- Problem details
Find the line containing "yellow camera: 3 -> 2", then print it and each line after it through the end of the listing exactly, with no pictures.

- Stored data
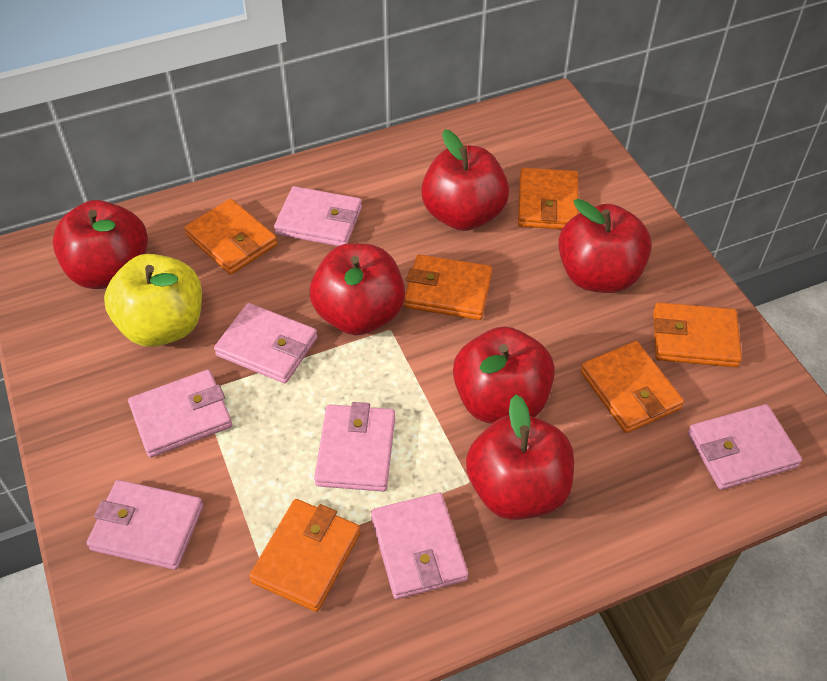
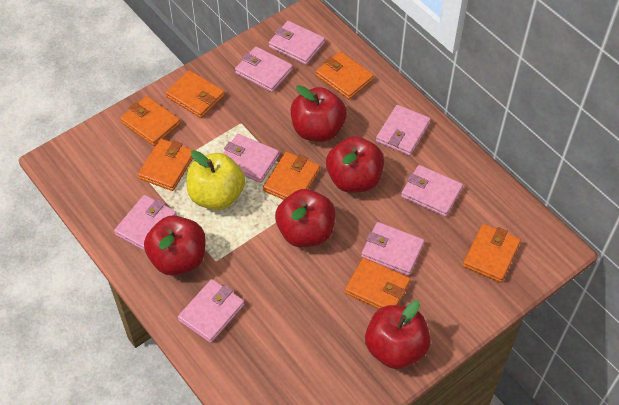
orange wallet: 6 -> 7
pink wallet: 7 -> 8
red apple: 6 -> 5

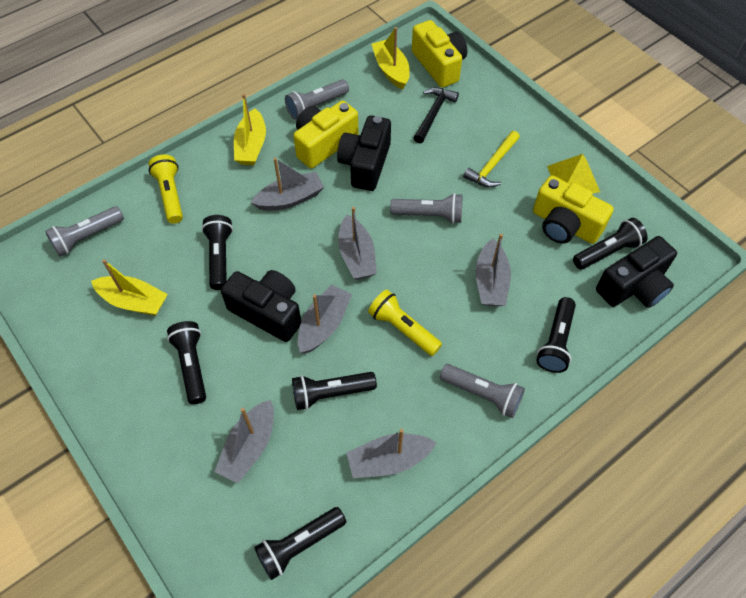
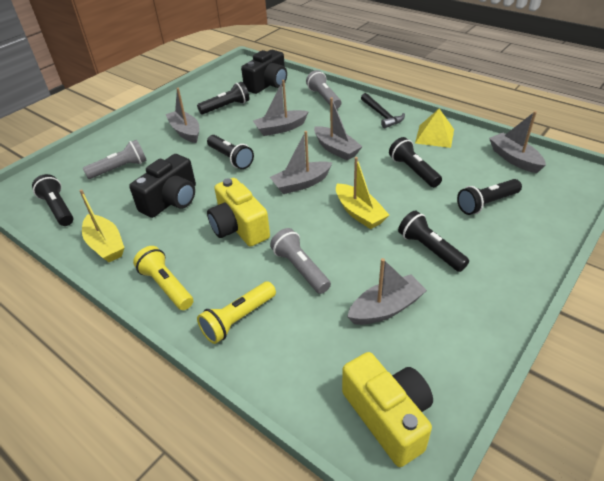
black camera: 3 -> 2
grey flashlight: 4 -> 3
yellow boat: 3 -> 2
yellow camera: 3 -> 2
yellow hammer: 1 -> 0

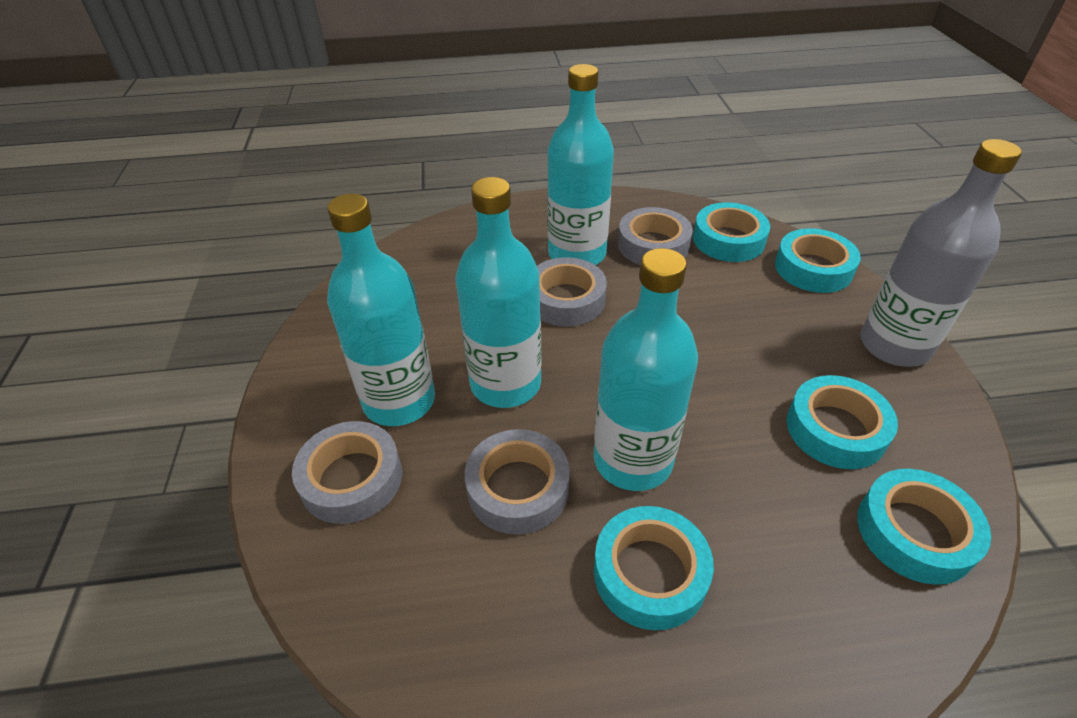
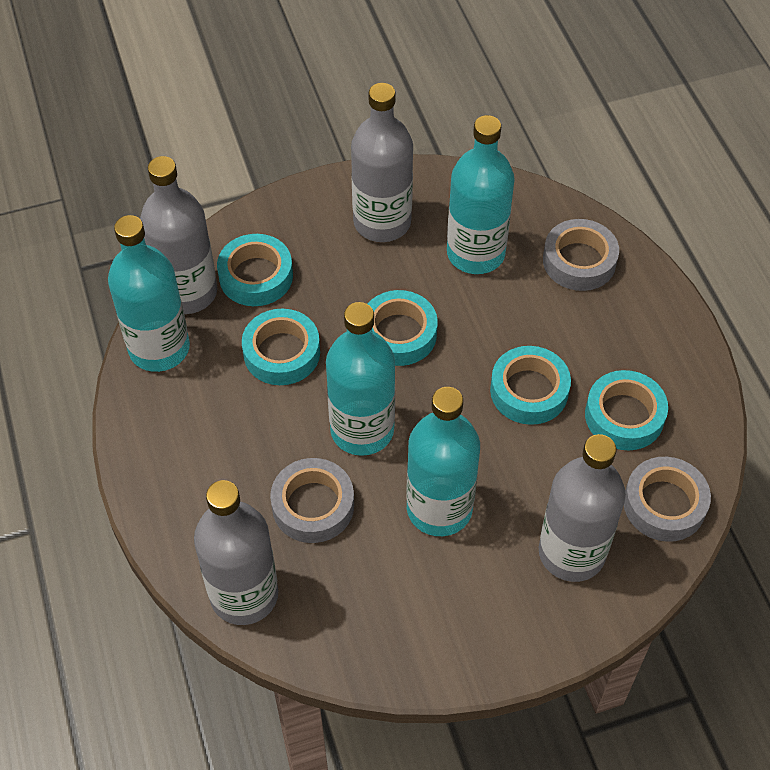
grey bottle: 1 -> 4
grey tape: 4 -> 3

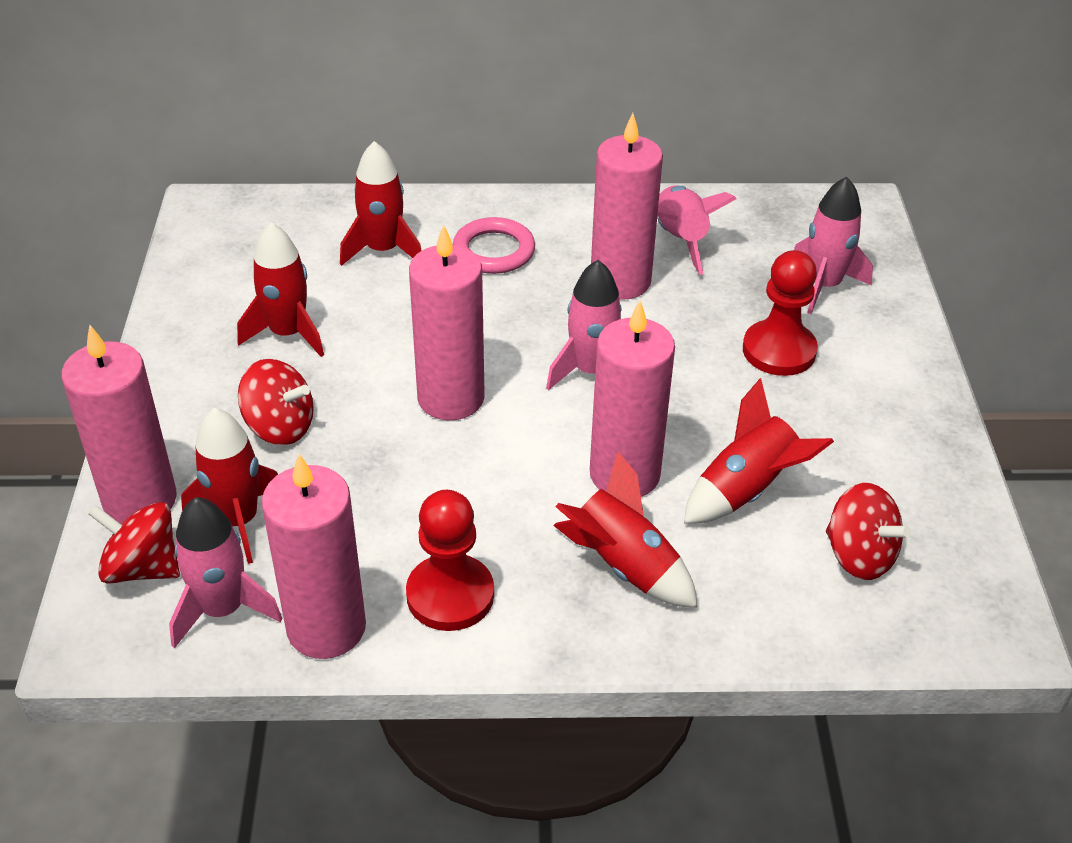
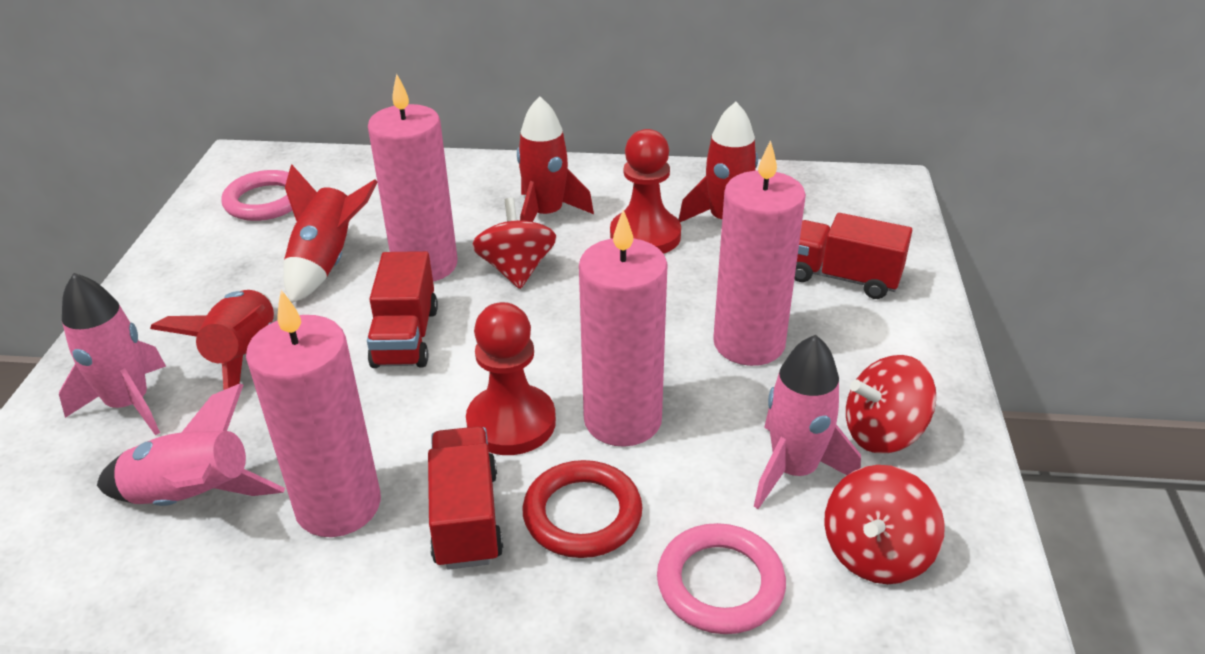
pink candle: 5 -> 4
pink ring: 1 -> 2
pink rocket: 4 -> 3
red ring: 0 -> 1
red rocket: 5 -> 4
red truck: 0 -> 3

- Answer for the task
yellow camera: 3 -> 2
yellow hammer: 1 -> 0

grey bottle: 1 -> 4
grey tape: 4 -> 3

pink candle: 5 -> 4
pink ring: 1 -> 2
pink rocket: 4 -> 3
red ring: 0 -> 1
red rocket: 5 -> 4
red truck: 0 -> 3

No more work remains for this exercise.